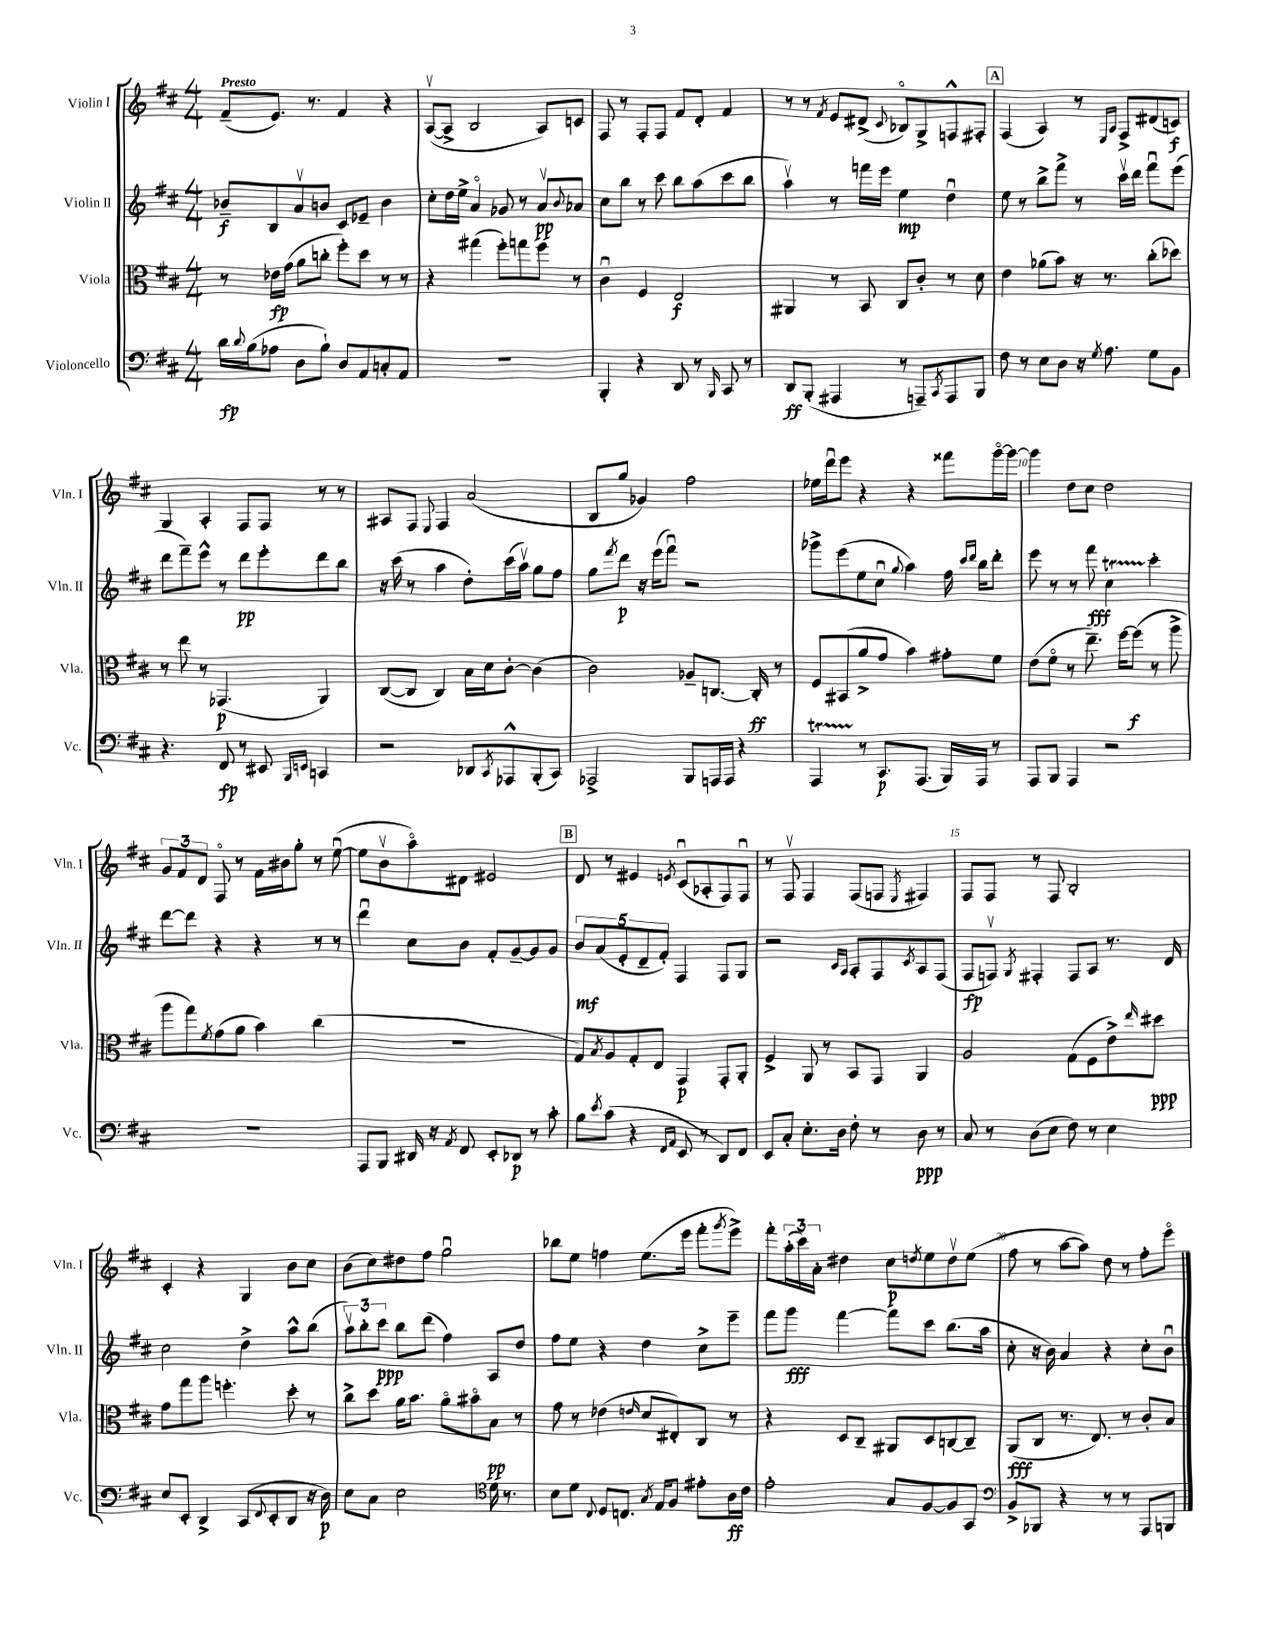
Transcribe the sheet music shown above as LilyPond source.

<<
\new StaffGroup <<
\new Staff = "s0" \with { instrumentName = "Violin I" shortInstrumentName = "Vln. I" } {
    \clef treble \key d \major \numericTimeSignature \time 4/4 \tempo "Presto"
    fis'8--( e'8.) r8. fis'4 r4 |
    a8~\upbow( a8-> b2 a8) c'8 |
    fis8 r8 fis8-. fis8 fis'8 d'8-. fis'4 |
    r8 r8 \acciaccatura { fis'8 } e'8 dis'8->( \appoggiatura { cis'8 } bes8\flageolet) g8-> f8-^ fis8-. |
    \mark \markup { \box "A" } fis4( a4) r8 \grace { e16 a16 } fis8-> dis'8( c'8\f) |
    g4 a4-. fis8 fis8 r8 r8 |
    ais8 fis8 \appoggiatura { e8 } fis4 a'2( |
    b8 g''8 ges'4) fis''2 |
    ees''16 d'''16\downbow e'''8 r4 r4 fisis'''8 g'''16~\flageolet g'''16~ |
    g'''4 d''8 cis''8 d''2 |
    \tuplet 3/2 { g'8 fis'8 d'8 } fis8\flageolet r8 fis'16 bis'16 g''8-. r8 e''8~\downbow( |
    e''8 b'8\upbow a''8\flageolet) dis'8 eis'2 |
    \mark \markup { \box "B" } d'8 r8 eis'4 \acciaccatura { e'8 } cis'8\downbow( aes8-. fis8) fis8\downbow |
    r8 fis8\upbow fis4 fis8( f8 \acciaccatura { e8 } fis4) |
    fis8 fis8 r8 fis8 b2-. |
    cis'4-. r4 g4 b'8 cis''8 |
    b'8( cis''8) dis''8 fis''8 g''2\downbow |
    bes''8 e''8 f''4 e''8.( e'''16 fis'''8-. \acciaccatura { g'''8 } e'''8->) |
    fis'''8-. \tuplet 3/2 { a''16-.( cis'''16) a'16-. } dis''4 cis''8\p \acciaccatura { d''8 } e''8 d''8\upbow e''8( |
    fis''8 r8 a''8~ a''8) d''8 r8 fis''8-. e'''8\flageolet \bar "|." |
}
\new Staff = "s1" \with { instrumentName = "Violin II" shortInstrumentName = "Vln. II" } {
    \clef treble \key d \major \numericTimeSignature \time 4/4
    bes'8--\f b8 a'8\upbow b'8 cis'8 ees'8-- b'4 |
    cis''8-. d''16 e''16-> a'4\flageolet ges'8 r8 a'8\upbow\pp \appoggiatura { b'8 } aes'8 |
    cis''8 b''8 r8 cis'''8 b''8 a''8( cis'''8 b''8 |
    a''4\upbow) r8 f'''16 e'''16 e''4\mp d''4\downbow |
    \mark \markup { \box "A" } e''8 r8 b''8-> fis'''8-> r8 cis'''16\upbow d'''16 fis'''8\downbow e'''8( |
    d'''8 fis'''8--) e'''8-^ r8 d'''8\pp e'''8-. d'''8 b''8 |
    r16 cis'''16( r8 a''4 d''8-.) cis'''16( a''16\upbow) g''8 fis''8 |
    g''8 \acciaccatura { fis'''8 } d'''8\p r16 e'''16( fis'''8\downbow) r2 |
    ges'''8-> e'''8( e''8 cis''8\downbow \appoggiatura { g''8 } a''4) fis''16 \grace { cis'''16 d'''16 } b''16 d'''8-. |
    e'''8 r8 r8 fis'''8\fff cis''4\startTrillSpan cis'''4-.\stopTrillSpan |
    d'''8~ d'''8 r4 r4 r8 r8 |
    d'''4\downbow cis''8 b'8 fis'8-. g'8~-- g'8 g'8 |
    \mark \markup { \box "B" } \tuplet 5/4 { b'8\mf a'8( e'8-. d'8-- fis'8-.) } fis4 fis8 g8 |
    r2 \grace { cis'16 a16 } a8-. fis8 \acciaccatura { cis'8 } a8 fis8( |
    fis8\fp f8\upbow) \acciaccatura { g8 } fis4-. fis8 a8 r8. d'16 |
    cis''2 d''4-> a''8-^ b''8( |
    \tuplet 3/2 { a''8\upbow) b''8-. cis'''8\ppp } b''8 d'''8( fis''4) a8 d''8 |
    fis''8 e''8 r4 d''4 cis''8-> e'''8-- |
    fis'''8 g'''8\fff fis'''4~ fis'''8 cis'''8 b''8.( a''16 |
    cis''8-. r16 b'16) a'4 r4 cis''8-. b'8\downbow \bar "|." |
}
\new Staff = "s2" \with { instrumentName = "Viola" shortInstrumentName = "Vla." } {
    \clef alto \key d \major \numericTimeSignature \time 4/4
    r8 ees'16\fp g'16( a'8 c''8-. fis''8-.) d''8 r8 r8 |
    r4 gis''4( fis''8-.) g''8 fis''8 r8 |
    cis'4\downbow fis4 e2\f |
    ais,4 r8 b,8 cis8 cis'8-. r8 d'8 |
    \mark \markup { \box "A" } e'4 aes'8( b'8) r16 r8. cis''8-.( des''8) |
    r8 e''8 r8 ges,4.\p( a,4) |
    cis8~( cis8 cis4) b16 d'16 cis'8~-. cis'4( |
    cis'2) aes8-- c8.~ c16-.\ff r8 |
    fis8 bis,8( a'8-> g'8 b'4) gis'8-. fis'8 |
    e'8( fis'8\flageolet r8 e''8.--) fis''16~ fis''8\f( r8 a''8-> |
    a''8 g''8) \acciaccatura { fis'8 } g'8( a'8 b'4) cis''4( |
    R1 |
    \mark \markup { \box "B" } g8) \acciaccatura { b8 } a8 g8-. e8 g,4\p g,8-. a,8-. |
    fis4-> a,8 r8 b,8 g,8 a,4 |
    a2 g8( fis8 e'8->) \grace { e''16 } dis''8\ppp |
    g'8 g''8 a''8 f''4.-. d''8-. r8 |
    cis''8-> d''8 a'16 b'8. a'8\flageolet bis'8\flageolet b8\pp r8 |
    g'8 r8 ees'4( \grace { e'16 } d'8 eis8-.) cis8 r8 |
    r4 d8 cis8-- ais,8 d8 c8~ c8-- |
    a,8\fff( cis8 r8. e8.) r8 cis'8-. b8 \bar "|." |
}
\new Staff = "s3" \with { instrumentName = "Violoncello" shortInstrumentName = "Vc." } {
    \clef bass \key d \major \numericTimeSignature \time 4/4
    d'16\fp \appoggiatura { d'8 } b16( aes8 d8 b8-!) d8 a,8 c8-. a,8 |
    R1 |
    b,,4-. r4 d,8 r8 \grace { b,,16 } cis,8 r8 |
    d,8\ff b,,8-.( ais,,4 r8 a,,8--) \acciaccatura { cis,8 } a,,8 b,,8 |
    \mark \markup { \box "A" } fis8 r8 e8 d8 r16 \acciaccatura { g8 } a8. g8 b,8 |
    r4. fis,8\fp r8 eis,8 \grace { b,,16 e,16 } c,4 |
    r2 des,8 \acciaccatura { cis,8 } aes,,8-^ b,,8-.( cis,8) |
    aes,,2-> b,,8 a,,16 a,,16 r4 |
    a,,4\startTrillSpan r8\stopTrillSpan cis,8.\p a,,8.( b,,16) a,,16 r8 |
    a,,8 b,,8 a,,4 r2 |
    R1 |
    a,,8 b,,8 dis,16 r16 \acciaccatura { a,8 } fis,8 e,8-. des,8\p r8 cis'8-. |
    \mark \markup { \box "B" } b8 \acciaccatura { e'8 } cis'8( r4 \grace { fis,16 a,16 } e,8 r8 d,8) fis,8 |
    e,8 cis8-. e8.-. d16 fis8-. r8 d8\ppp r8 |
    cis8 r8 d8( e8 fis8) r8 e4 |
    e8 e,8-. d,4-> cis,8( \appoggiatura { fis,8 } e,8-. d,8 r16 d16\p) |
    e8 cis8 e2 \clef tenor d'16 r8. |
    b8 d'8 \appoggiatura { cis8 } d8 c8. \acciaccatura { g8 } e16 fis8 eis'8-. a16\ff cis'16 |
    e'2-. g8 fis8~ fis8 g,8 |
    \clef bass b,8-> bes,,8 r4 r8 r8 a,,8 b,,8 \bar "|." |
}
>>
>>
\layout { \context { \Score \override BarNumber.break-visibility = ##(#f #t #t) barNumberVisibility = #(every-nth-bar-number-visible 5) } }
☆ ☆ ☆ ☆ ☆
## Exercise prompt
Collect every line of the listing above that contains the string "with".

## Task result
\new Staff = "s0" \with { instrumentName = "Violin I" shortInstrumentName = "Vln. I" } {
\new Staff = "s1" \with { instrumentName = "Violin II" shortInstrumentName = "Vln. II" } {
\new Staff = "s2" \with { instrumentName = "Viola" shortInstrumentName = "Vla." } {
\new Staff = "s3" \with { instrumentName = "Violoncello" shortInstrumentName = "Vc." } {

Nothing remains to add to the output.